RECORDS PROVIDED Start Marker

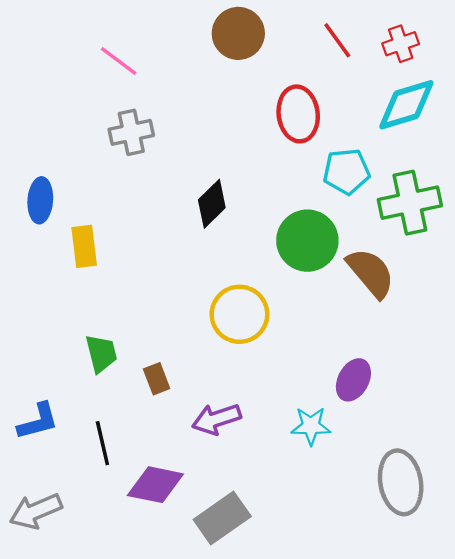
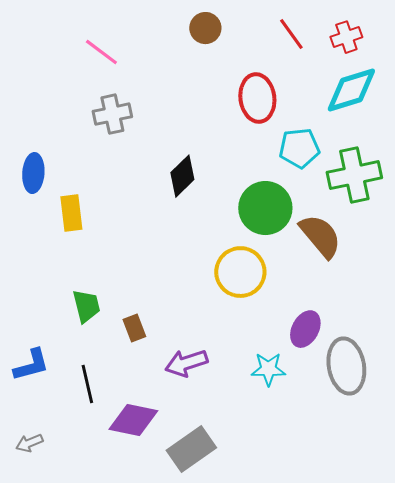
brown circle: (238, 33) -> (205, 28), size x0.7
yellow circle: (239, 314) -> (240, 272), moved
gray ellipse: (401, 482) -> (346, 366), moved
gray arrow: (36, 511) -> (29, 443), size x0.6

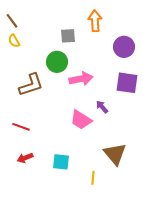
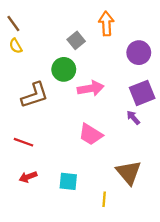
gray square: (68, 36) -> (76, 40), turned -35
purple square: (127, 83) -> (142, 93), turned -30
purple arrow: (102, 107) -> (133, 118), moved

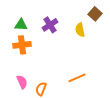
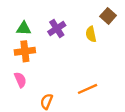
pink semicircle: (22, 82) -> (20, 80), moved

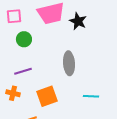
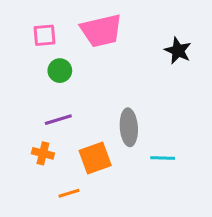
black star: (78, 21) -> (178, 51), moved
gray ellipse: (69, 63) -> (129, 127), moved

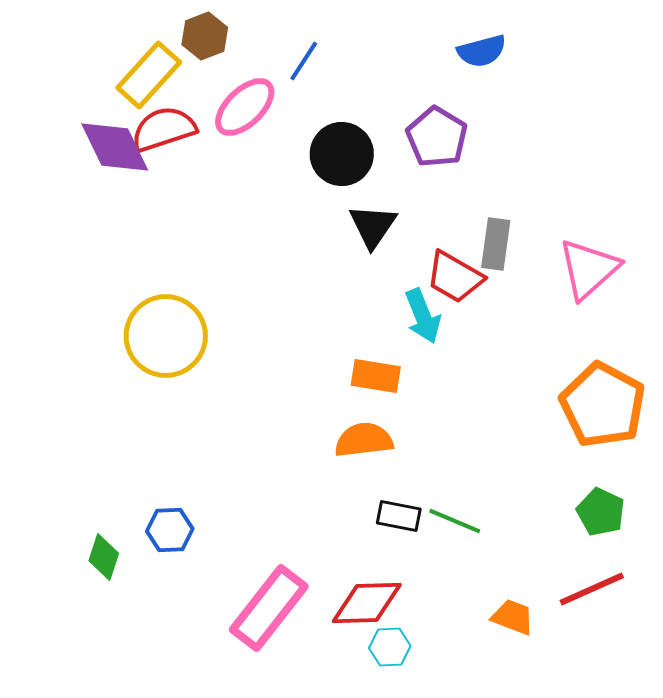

RECORDS PROVIDED End Marker

EXERCISE GOAL.
Transcribe every entry exactly. Leave out the pictures.

EXERCISE OUTPUT.
brown circle: (238, 33) -> (205, 28), size x0.7
yellow circle: (239, 314) -> (240, 272), moved
gray ellipse: (401, 482) -> (346, 366), moved
gray arrow: (36, 511) -> (29, 443), size x0.6

gray square: (68, 36) -> (76, 40), turned -35
purple square: (127, 83) -> (142, 93), turned -30
purple arrow: (102, 107) -> (133, 118), moved

pink semicircle: (22, 82) -> (20, 80), moved

black star: (78, 21) -> (178, 51), moved
gray ellipse: (69, 63) -> (129, 127), moved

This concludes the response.